Write out each record below exactly as it appears, with no pictures.

☆ ☆ ☆ ☆

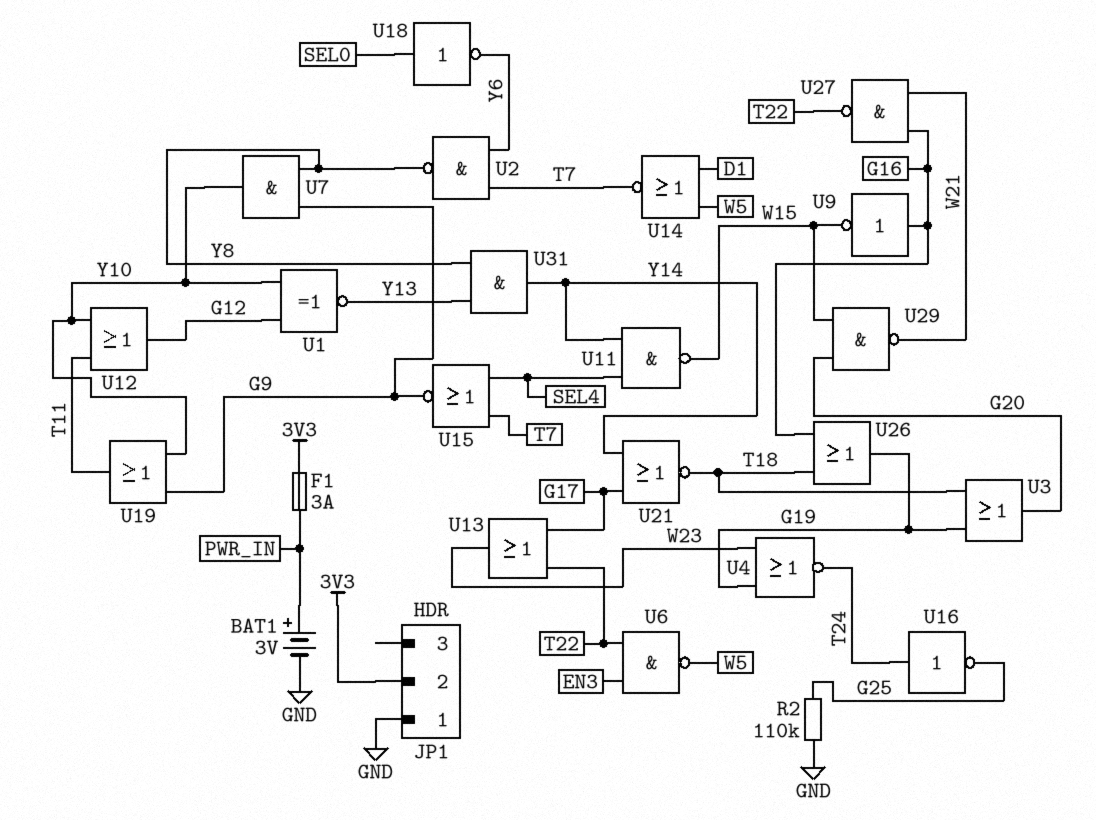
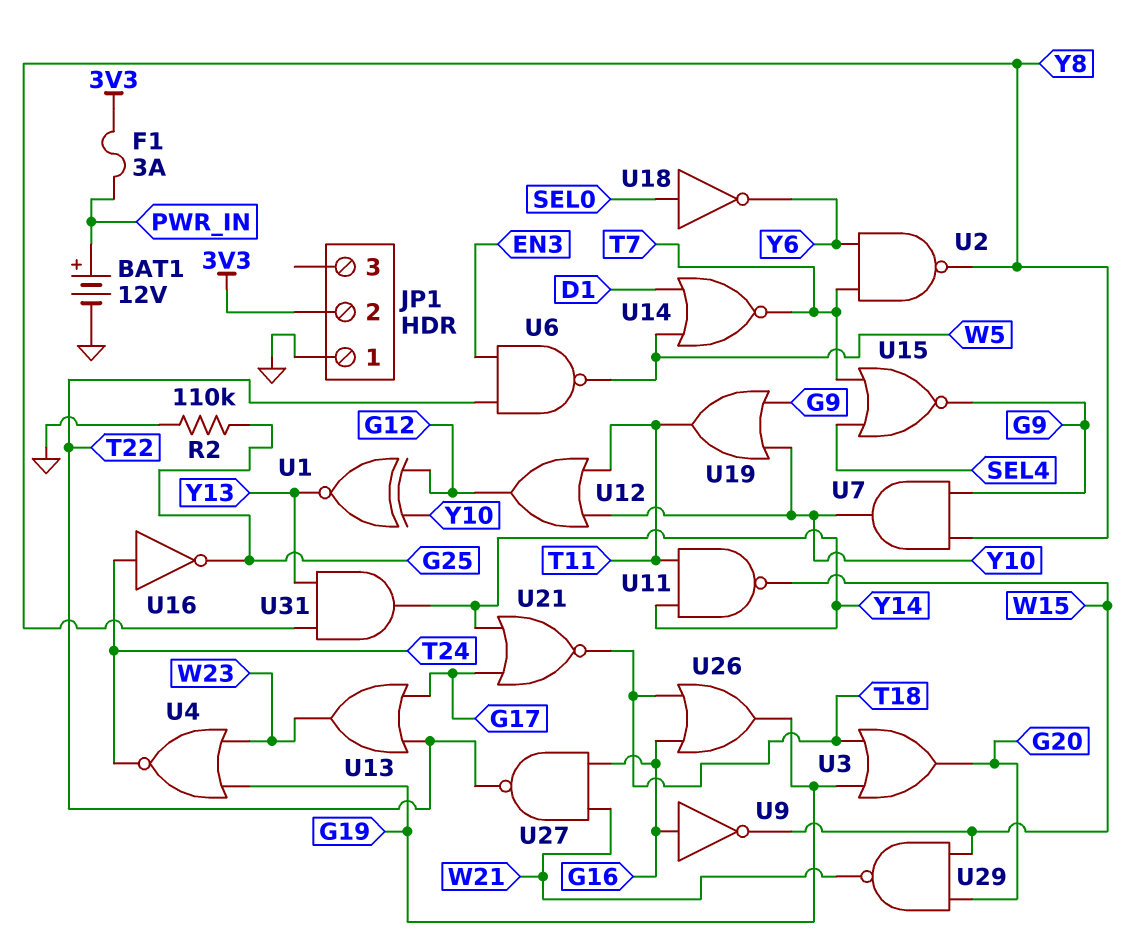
BAT1: 3V (plus PWR_IN, minus GND) -> 12V (plus PWR_IN, minus GND)
U11: NAND (in SEL4, in Y14, out W15) -> NAND (in T11, in Y14, out W15)

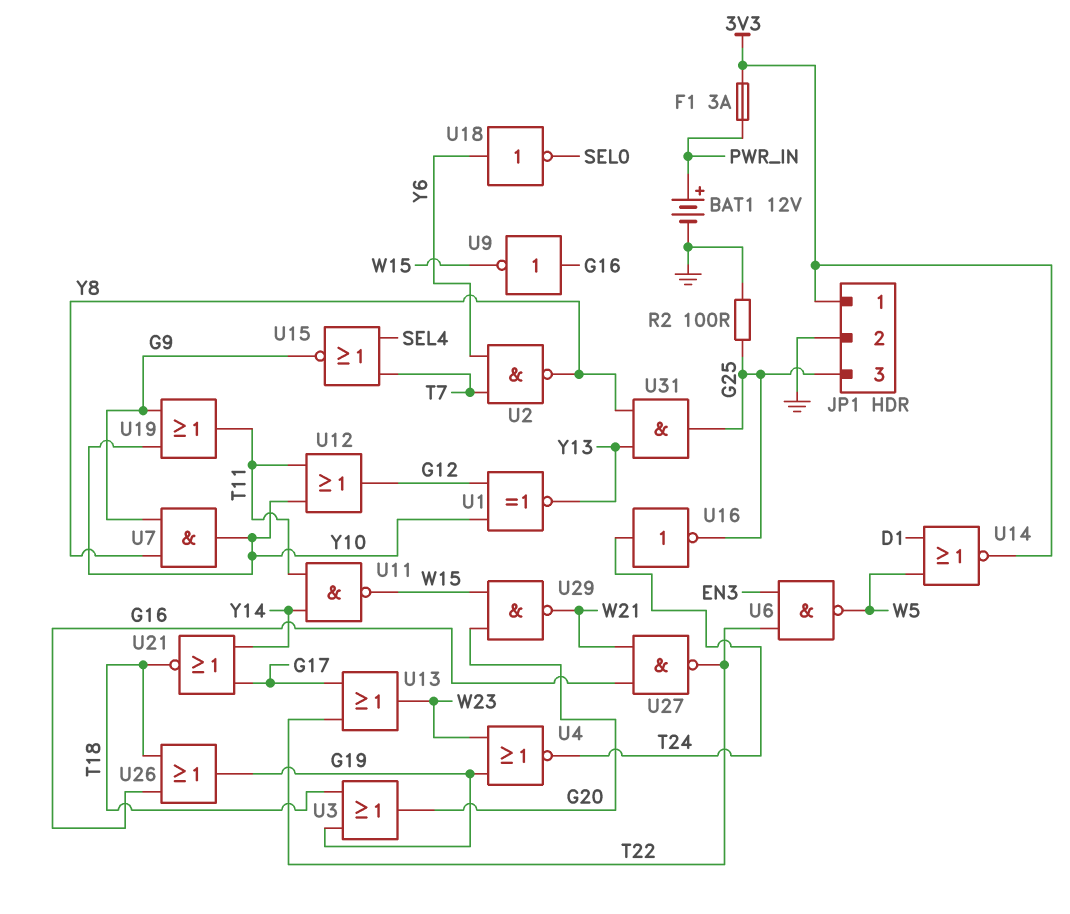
JP1 pin 1: GND -> 3V3
JP1 pin 2: 3V3 -> GND
JP1 pin 3: none -> G25
R2: 110k (G25, GND) -> 100 (G25, GND)
U14: NOR (in D1, in W5, out T7) -> NOR (in D1, in W5, out 3V3)
U18: NOT (in SEL0, out Y6) -> NOT (in Y6, out SEL0)
U31: AND (in Y8, in Y13, out Y14) -> AND (in Y8, in Y13, out G25)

☆ ☆ ☆ ☆

*Result of this exercise:*
BAT1: 3V (plus PWR_IN, minus GND) -> 12V (plus PWR_IN, minus GND)
U11: NAND (in SEL4, in Y14, out W15) -> NAND (in T11, in Y14, out W15)

JP1 pin 1: GND -> 3V3
JP1 pin 2: 3V3 -> GND
JP1 pin 3: none -> G25
R2: 110k (G25, GND) -> 100 (G25, GND)
U14: NOR (in D1, in W5, out T7) -> NOR (in D1, in W5, out 3V3)
U18: NOT (in SEL0, out Y6) -> NOT (in Y6, out SEL0)
U31: AND (in Y8, in Y13, out Y14) -> AND (in Y8, in Y13, out G25)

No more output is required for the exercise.